>>>
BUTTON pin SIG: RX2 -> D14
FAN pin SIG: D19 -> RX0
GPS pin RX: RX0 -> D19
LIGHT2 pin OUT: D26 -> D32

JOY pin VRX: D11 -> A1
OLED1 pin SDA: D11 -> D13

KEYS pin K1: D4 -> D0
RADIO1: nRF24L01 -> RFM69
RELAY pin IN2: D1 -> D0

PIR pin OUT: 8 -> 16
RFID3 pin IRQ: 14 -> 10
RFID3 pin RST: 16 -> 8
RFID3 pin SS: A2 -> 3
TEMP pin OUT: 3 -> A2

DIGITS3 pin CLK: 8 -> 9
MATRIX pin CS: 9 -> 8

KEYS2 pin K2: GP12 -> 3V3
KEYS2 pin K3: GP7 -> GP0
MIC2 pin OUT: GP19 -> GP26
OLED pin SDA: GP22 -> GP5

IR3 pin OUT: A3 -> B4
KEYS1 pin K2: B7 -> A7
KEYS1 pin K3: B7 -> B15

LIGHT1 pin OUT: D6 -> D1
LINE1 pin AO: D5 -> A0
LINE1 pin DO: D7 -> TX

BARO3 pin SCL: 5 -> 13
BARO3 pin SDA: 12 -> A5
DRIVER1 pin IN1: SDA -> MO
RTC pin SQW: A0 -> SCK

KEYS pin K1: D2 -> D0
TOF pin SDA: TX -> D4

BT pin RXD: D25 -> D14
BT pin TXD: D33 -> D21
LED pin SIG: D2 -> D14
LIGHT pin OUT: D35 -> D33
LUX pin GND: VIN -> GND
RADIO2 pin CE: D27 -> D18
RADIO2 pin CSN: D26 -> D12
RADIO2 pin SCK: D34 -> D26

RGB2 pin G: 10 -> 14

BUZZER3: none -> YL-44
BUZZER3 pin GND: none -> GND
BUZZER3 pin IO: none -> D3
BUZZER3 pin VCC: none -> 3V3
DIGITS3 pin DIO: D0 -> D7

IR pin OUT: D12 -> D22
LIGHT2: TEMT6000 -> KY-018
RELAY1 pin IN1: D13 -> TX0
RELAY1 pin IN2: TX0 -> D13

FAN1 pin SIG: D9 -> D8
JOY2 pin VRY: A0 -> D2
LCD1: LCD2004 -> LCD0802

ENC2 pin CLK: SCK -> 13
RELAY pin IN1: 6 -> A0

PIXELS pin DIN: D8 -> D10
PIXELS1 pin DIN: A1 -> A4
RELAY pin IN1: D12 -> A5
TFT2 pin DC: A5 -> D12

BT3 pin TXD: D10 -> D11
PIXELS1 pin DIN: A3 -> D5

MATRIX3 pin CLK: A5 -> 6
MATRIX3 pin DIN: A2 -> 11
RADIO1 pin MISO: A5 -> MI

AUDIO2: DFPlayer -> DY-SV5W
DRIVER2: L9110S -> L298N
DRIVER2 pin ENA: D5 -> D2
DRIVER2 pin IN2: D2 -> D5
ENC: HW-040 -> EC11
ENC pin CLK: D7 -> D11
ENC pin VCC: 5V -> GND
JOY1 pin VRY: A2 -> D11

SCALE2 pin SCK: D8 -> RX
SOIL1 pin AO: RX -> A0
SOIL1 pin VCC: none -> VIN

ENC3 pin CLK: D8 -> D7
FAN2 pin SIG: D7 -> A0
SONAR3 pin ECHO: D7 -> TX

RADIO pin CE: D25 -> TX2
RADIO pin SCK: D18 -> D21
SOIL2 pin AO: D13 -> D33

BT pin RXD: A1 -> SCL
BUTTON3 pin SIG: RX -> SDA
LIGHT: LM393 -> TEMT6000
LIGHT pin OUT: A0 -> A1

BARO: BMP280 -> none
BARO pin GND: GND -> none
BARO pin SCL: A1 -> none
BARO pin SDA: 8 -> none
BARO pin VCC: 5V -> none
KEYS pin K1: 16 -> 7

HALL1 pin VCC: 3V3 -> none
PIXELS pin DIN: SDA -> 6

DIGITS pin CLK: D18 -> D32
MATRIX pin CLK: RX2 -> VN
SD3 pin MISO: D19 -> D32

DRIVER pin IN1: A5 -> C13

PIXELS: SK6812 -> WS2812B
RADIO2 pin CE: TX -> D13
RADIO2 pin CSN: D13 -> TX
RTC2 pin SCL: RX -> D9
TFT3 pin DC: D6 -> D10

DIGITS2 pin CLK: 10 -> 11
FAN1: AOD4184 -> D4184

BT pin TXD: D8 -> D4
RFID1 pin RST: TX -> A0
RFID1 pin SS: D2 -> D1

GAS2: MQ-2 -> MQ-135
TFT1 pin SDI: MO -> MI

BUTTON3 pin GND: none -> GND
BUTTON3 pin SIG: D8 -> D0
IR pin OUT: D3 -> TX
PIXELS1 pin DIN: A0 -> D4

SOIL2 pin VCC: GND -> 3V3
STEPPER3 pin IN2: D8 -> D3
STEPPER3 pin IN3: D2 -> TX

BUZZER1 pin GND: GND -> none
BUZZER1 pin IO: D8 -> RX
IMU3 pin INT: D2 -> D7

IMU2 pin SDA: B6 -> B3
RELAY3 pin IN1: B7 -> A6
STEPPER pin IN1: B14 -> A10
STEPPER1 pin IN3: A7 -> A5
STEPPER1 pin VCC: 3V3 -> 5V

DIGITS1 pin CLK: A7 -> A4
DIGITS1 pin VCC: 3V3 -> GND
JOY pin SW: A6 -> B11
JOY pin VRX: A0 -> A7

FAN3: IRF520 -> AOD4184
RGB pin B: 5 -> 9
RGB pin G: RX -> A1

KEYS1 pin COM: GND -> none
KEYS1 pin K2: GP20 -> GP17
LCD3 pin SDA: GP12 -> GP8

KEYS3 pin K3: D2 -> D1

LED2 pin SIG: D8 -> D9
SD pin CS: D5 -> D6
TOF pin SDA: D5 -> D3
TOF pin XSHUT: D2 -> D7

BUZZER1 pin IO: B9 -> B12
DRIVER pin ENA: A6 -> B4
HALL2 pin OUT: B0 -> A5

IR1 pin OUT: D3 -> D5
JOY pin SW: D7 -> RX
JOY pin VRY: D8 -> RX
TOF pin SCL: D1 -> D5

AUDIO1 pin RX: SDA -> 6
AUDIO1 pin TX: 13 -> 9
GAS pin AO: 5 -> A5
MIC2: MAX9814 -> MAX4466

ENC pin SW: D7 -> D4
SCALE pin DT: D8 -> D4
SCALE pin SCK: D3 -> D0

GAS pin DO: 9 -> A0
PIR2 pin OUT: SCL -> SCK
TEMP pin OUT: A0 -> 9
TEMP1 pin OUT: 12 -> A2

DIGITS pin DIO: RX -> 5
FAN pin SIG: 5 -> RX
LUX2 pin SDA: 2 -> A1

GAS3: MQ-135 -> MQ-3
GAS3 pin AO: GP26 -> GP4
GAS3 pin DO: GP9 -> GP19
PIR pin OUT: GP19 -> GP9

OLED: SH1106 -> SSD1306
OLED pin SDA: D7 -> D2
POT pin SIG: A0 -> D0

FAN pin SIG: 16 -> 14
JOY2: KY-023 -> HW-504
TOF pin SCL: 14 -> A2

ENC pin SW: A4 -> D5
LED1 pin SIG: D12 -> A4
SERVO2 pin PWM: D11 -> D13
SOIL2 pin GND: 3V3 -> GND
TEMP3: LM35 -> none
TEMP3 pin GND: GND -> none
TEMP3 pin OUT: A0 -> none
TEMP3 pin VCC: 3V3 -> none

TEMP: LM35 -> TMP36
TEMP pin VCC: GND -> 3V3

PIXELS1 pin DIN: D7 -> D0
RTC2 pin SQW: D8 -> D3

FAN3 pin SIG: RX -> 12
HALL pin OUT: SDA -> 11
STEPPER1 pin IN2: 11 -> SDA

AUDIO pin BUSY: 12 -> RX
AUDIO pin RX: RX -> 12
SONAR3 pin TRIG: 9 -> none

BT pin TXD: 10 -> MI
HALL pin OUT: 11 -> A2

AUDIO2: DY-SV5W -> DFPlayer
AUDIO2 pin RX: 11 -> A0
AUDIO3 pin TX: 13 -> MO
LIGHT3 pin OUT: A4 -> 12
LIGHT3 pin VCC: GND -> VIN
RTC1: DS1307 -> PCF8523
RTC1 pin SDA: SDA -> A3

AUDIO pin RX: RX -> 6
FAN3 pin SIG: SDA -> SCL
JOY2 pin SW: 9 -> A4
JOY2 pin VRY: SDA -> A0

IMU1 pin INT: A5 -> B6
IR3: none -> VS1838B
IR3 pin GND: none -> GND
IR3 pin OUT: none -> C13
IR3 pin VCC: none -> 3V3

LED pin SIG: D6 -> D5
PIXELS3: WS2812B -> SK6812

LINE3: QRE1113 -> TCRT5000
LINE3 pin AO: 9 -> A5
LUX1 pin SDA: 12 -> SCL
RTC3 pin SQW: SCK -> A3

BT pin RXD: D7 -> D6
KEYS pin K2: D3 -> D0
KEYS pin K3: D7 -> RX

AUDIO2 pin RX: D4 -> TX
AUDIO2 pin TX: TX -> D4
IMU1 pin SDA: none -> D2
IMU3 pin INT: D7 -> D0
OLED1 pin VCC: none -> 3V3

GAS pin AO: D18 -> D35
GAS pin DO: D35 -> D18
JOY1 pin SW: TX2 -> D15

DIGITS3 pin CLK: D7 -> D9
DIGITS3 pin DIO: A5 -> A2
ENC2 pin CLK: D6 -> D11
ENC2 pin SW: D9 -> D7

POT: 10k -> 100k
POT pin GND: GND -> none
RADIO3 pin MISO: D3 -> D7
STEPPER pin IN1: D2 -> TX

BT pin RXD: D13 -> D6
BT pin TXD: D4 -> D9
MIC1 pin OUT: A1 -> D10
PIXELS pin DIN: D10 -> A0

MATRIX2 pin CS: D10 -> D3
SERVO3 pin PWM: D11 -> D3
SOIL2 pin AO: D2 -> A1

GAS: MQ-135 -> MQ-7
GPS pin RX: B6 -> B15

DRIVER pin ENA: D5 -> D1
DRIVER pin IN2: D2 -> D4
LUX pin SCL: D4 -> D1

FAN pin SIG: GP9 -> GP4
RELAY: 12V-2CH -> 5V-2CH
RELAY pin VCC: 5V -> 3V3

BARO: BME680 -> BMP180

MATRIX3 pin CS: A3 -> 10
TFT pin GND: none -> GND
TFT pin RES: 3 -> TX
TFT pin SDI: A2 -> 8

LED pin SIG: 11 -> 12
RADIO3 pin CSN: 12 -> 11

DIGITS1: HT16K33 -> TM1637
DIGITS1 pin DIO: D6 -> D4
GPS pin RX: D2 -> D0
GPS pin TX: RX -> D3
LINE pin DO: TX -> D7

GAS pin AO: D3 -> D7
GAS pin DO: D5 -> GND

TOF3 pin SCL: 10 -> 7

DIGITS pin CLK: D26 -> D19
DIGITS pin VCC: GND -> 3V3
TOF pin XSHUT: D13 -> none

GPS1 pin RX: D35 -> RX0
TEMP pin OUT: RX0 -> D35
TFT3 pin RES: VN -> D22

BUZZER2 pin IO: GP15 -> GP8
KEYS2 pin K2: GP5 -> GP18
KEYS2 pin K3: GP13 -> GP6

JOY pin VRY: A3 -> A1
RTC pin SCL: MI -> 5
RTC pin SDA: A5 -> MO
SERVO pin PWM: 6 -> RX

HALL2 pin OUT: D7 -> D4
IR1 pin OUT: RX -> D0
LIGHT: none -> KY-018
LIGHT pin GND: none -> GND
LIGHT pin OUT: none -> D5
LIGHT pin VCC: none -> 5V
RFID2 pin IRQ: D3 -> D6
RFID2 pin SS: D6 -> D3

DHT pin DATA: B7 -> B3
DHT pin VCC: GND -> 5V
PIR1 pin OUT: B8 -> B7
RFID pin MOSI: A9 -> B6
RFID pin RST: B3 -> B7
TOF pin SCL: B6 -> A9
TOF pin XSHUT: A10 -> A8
<<<
Copy word for word the stretch of entries above from the line that has "AUDIO2: DFPlayer -> DY-SV5W" through the line that has "RFID1 pin RST: TX -> A0", both ends included, and nothing outside it.

§ EXERCISE OUTPUT
AUDIO2: DFPlayer -> DY-SV5W
DRIVER2: L9110S -> L298N
DRIVER2 pin ENA: D5 -> D2
DRIVER2 pin IN2: D2 -> D5
ENC: HW-040 -> EC11
ENC pin CLK: D7 -> D11
ENC pin VCC: 5V -> GND
JOY1 pin VRY: A2 -> D11

SCALE2 pin SCK: D8 -> RX
SOIL1 pin AO: RX -> A0
SOIL1 pin VCC: none -> VIN

ENC3 pin CLK: D8 -> D7
FAN2 pin SIG: D7 -> A0
SONAR3 pin ECHO: D7 -> TX

RADIO pin CE: D25 -> TX2
RADIO pin SCK: D18 -> D21
SOIL2 pin AO: D13 -> D33

BT pin RXD: A1 -> SCL
BUTTON3 pin SIG: RX -> SDA
LIGHT: LM393 -> TEMT6000
LIGHT pin OUT: A0 -> A1

BARO: BMP280 -> none
BARO pin GND: GND -> none
BARO pin SCL: A1 -> none
BARO pin SDA: 8 -> none
BARO pin VCC: 5V -> none
KEYS pin K1: 16 -> 7

HALL1 pin VCC: 3V3 -> none
PIXELS pin DIN: SDA -> 6

DIGITS pin CLK: D18 -> D32
MATRIX pin CLK: RX2 -> VN
SD3 pin MISO: D19 -> D32

DRIVER pin IN1: A5 -> C13

PIXELS: SK6812 -> WS2812B
RADIO2 pin CE: TX -> D13
RADIO2 pin CSN: D13 -> TX
RTC2 pin SCL: RX -> D9
TFT3 pin DC: D6 -> D10

DIGITS2 pin CLK: 10 -> 11
FAN1: AOD4184 -> D4184

BT pin TXD: D8 -> D4
RFID1 pin RST: TX -> A0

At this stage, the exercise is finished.